**Exercise description**
Where an image appears, leave it out; otherwise repeat the data exactly.
++++ Information supplied
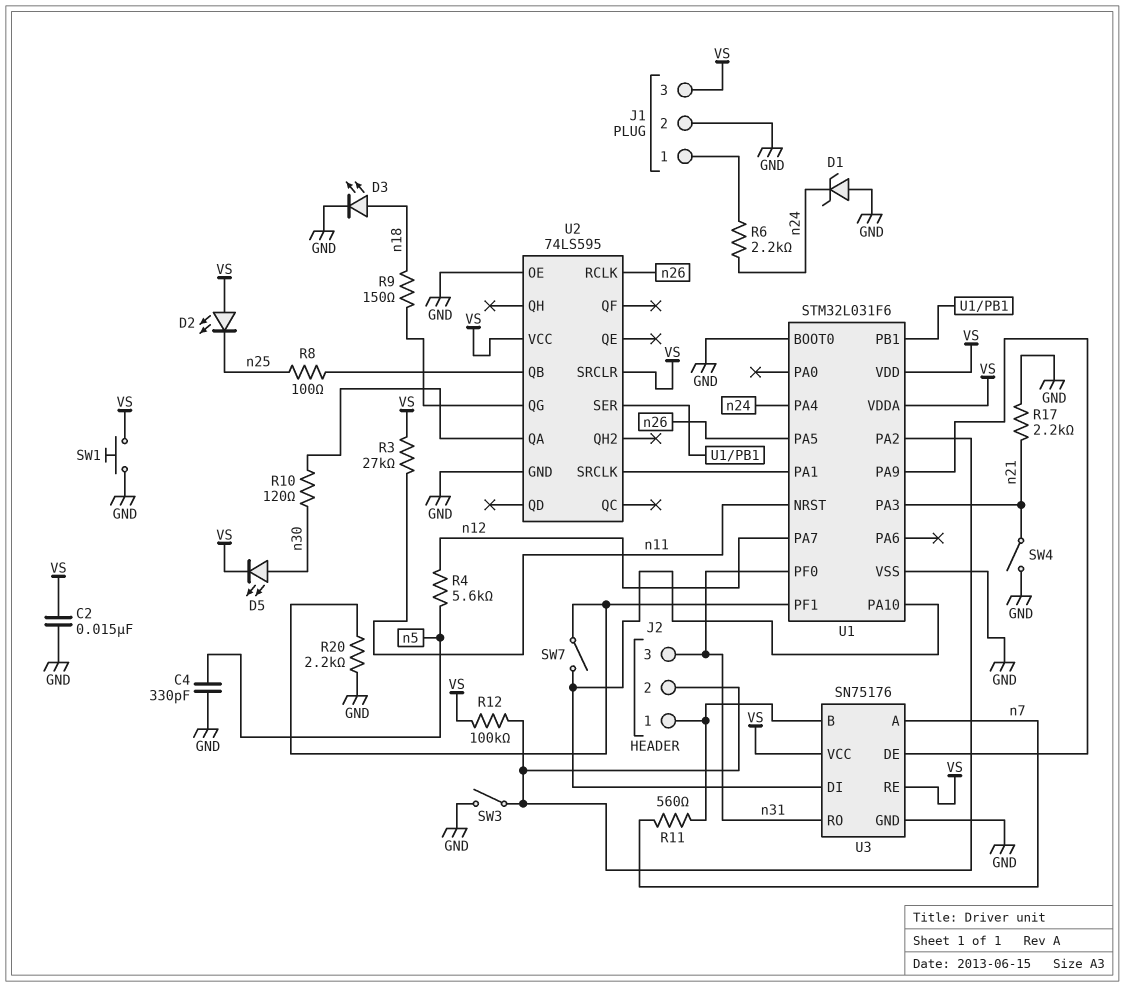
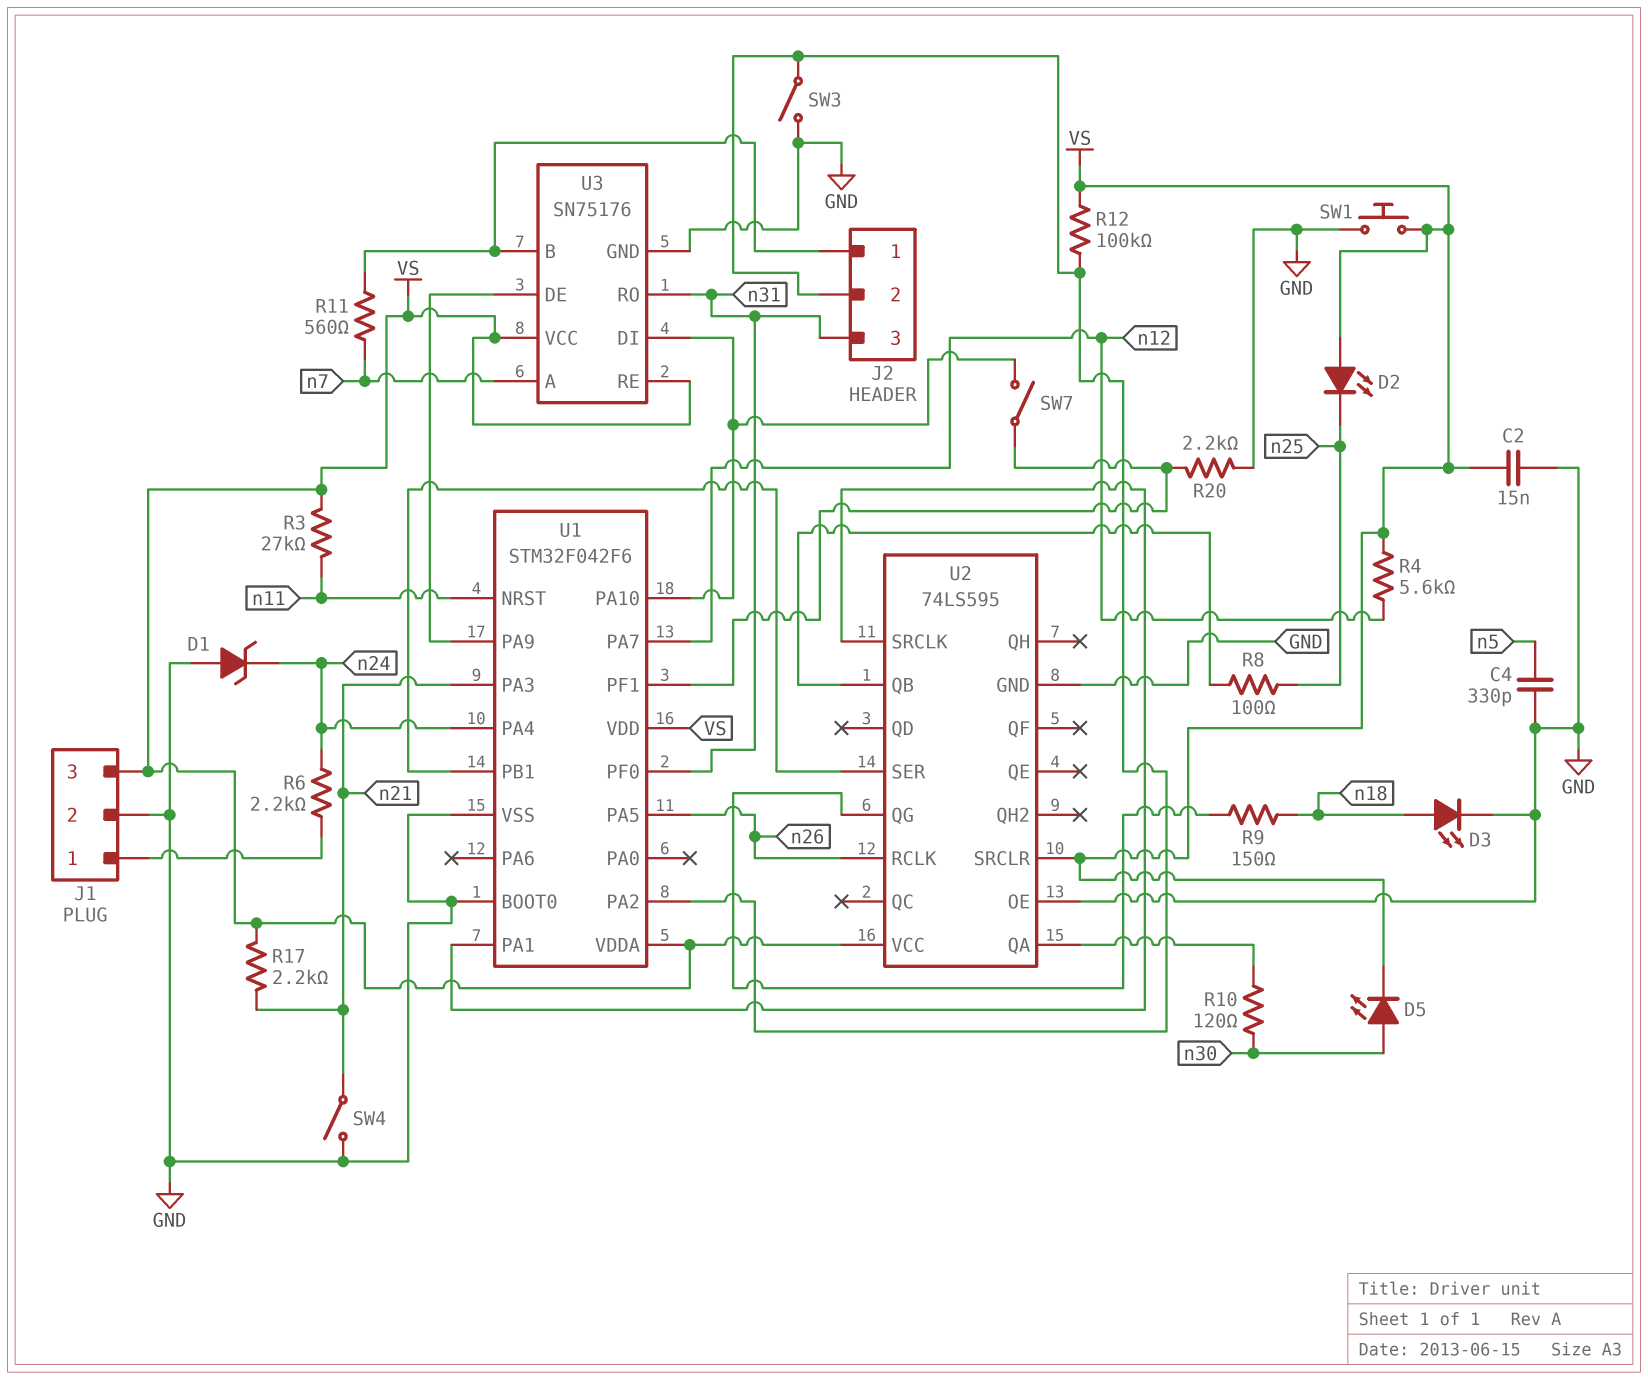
R4: 5.6k (n5, n12) -> 5.6k (VS, n12)
R17: 2.2k (GND, n21) -> 2.2k (VS, n21)
U1: STM32L031F6 -> STM32F042F6

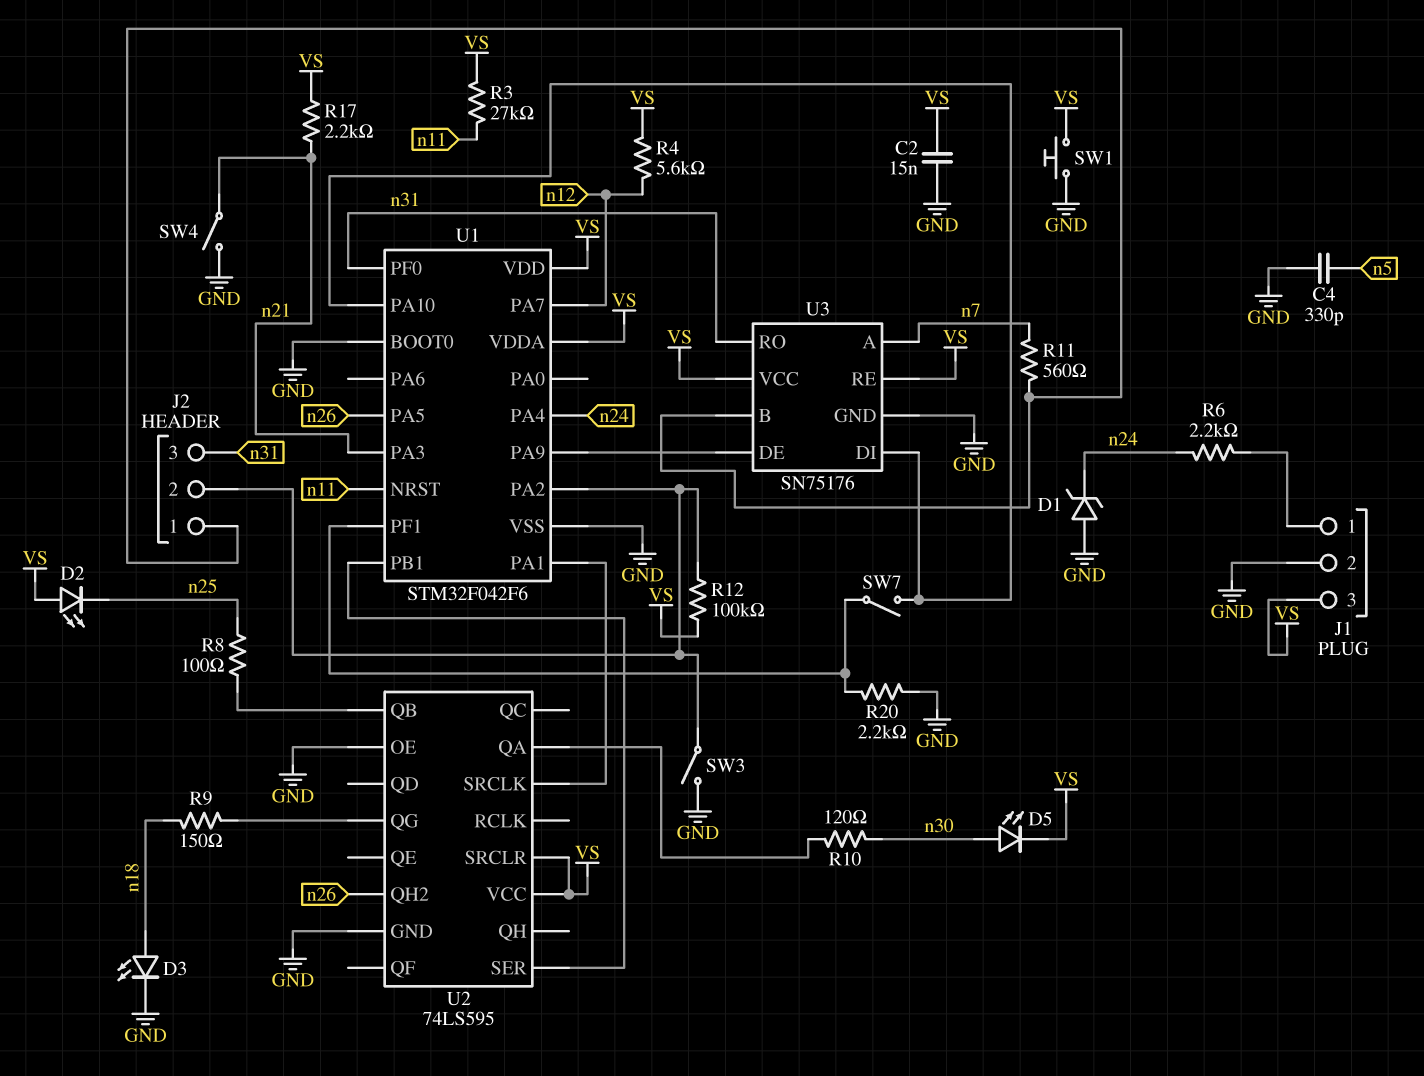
U2 pin QH2: none -> n26
U2 pin RCLK: n26 -> none

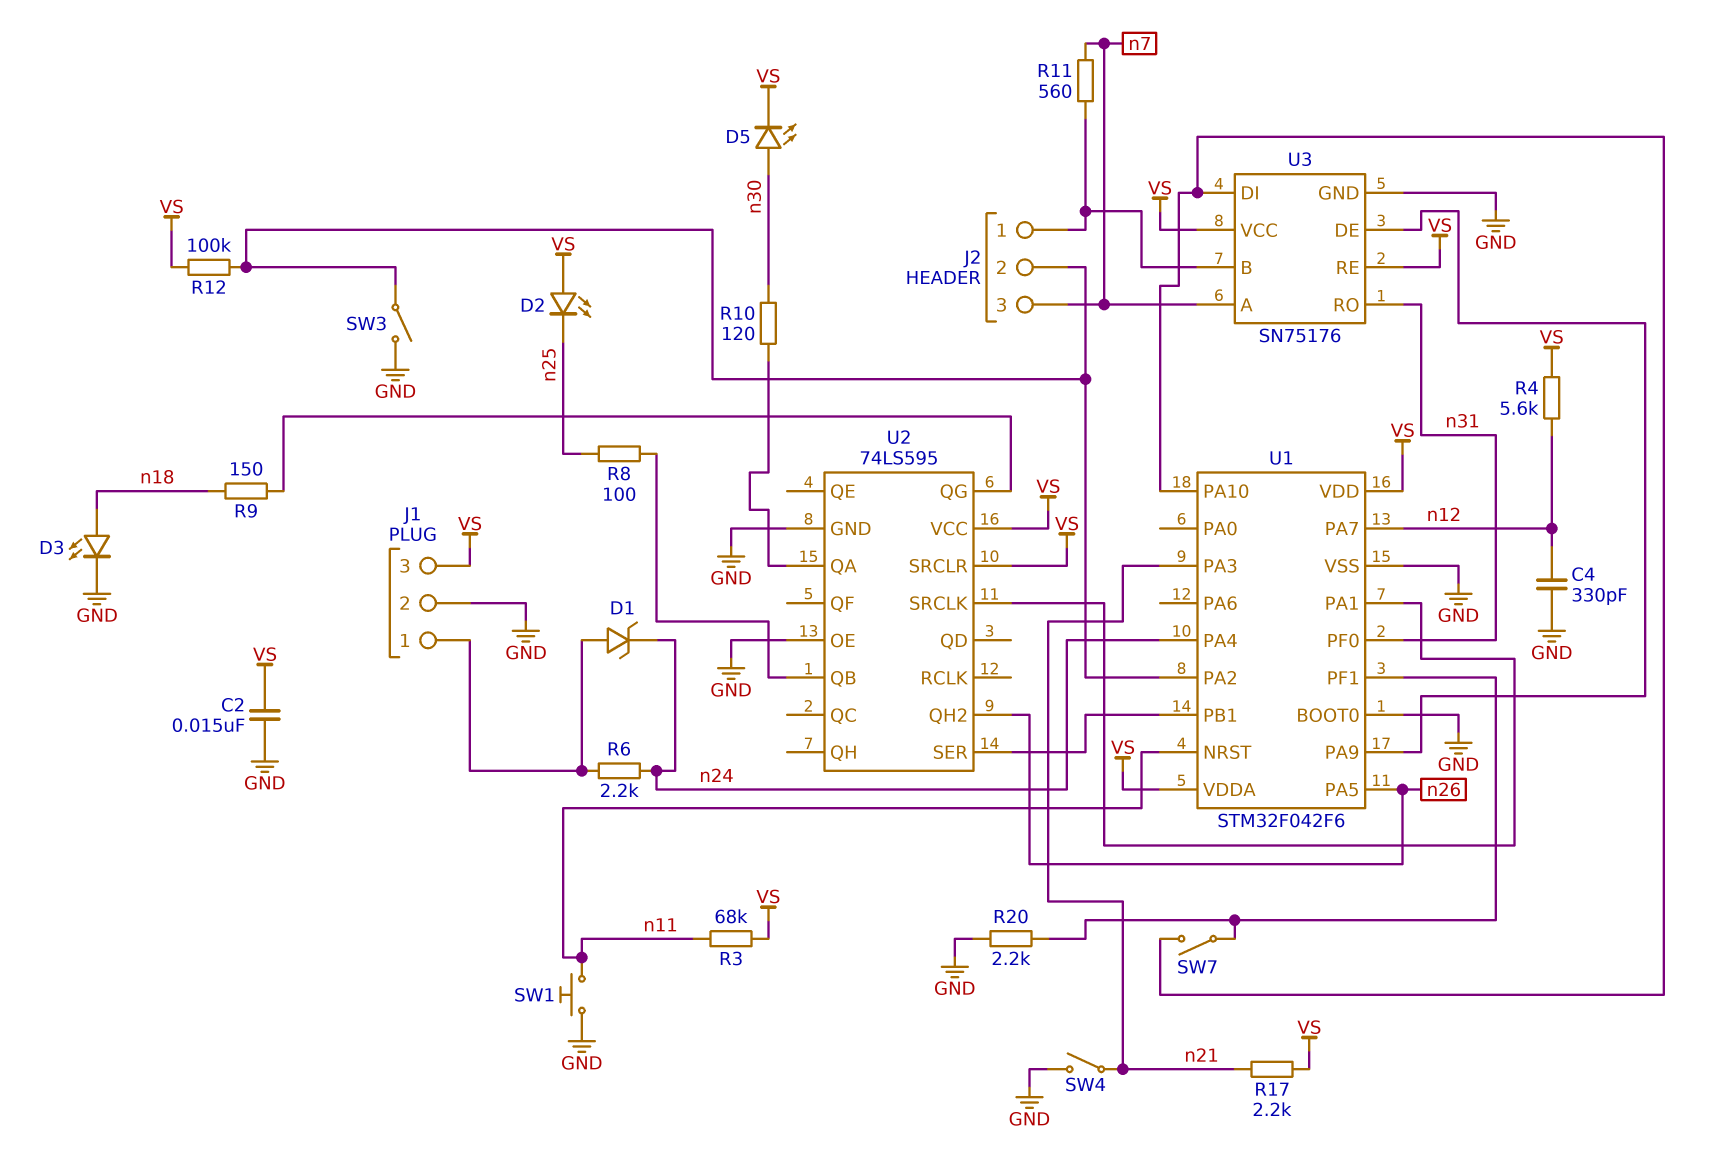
C4: 330pF (GND, n5) -> 330pF (GND, n12)
D1: zener (A GND, K n24) -> zener (A J1/1, K n24)
J2 pin 3: n31 -> n7
R3: 27k (VS, n11) -> 68k (VS, n11)
SW1: button (GND, VS) -> button (GND, n11)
++++++++
**Response to the task**
R4: 5.6k (n5, n12) -> 5.6k (VS, n12)
R17: 2.2k (GND, n21) -> 2.2k (VS, n21)
U1: STM32L031F6 -> STM32F042F6

U2 pin QH2: none -> n26
U2 pin RCLK: n26 -> none

C4: 330pF (GND, n5) -> 330pF (GND, n12)
D1: zener (A GND, K n24) -> zener (A J1/1, K n24)
J2 pin 3: n31 -> n7
R3: 27k (VS, n11) -> 68k (VS, n11)
SW1: button (GND, VS) -> button (GND, n11)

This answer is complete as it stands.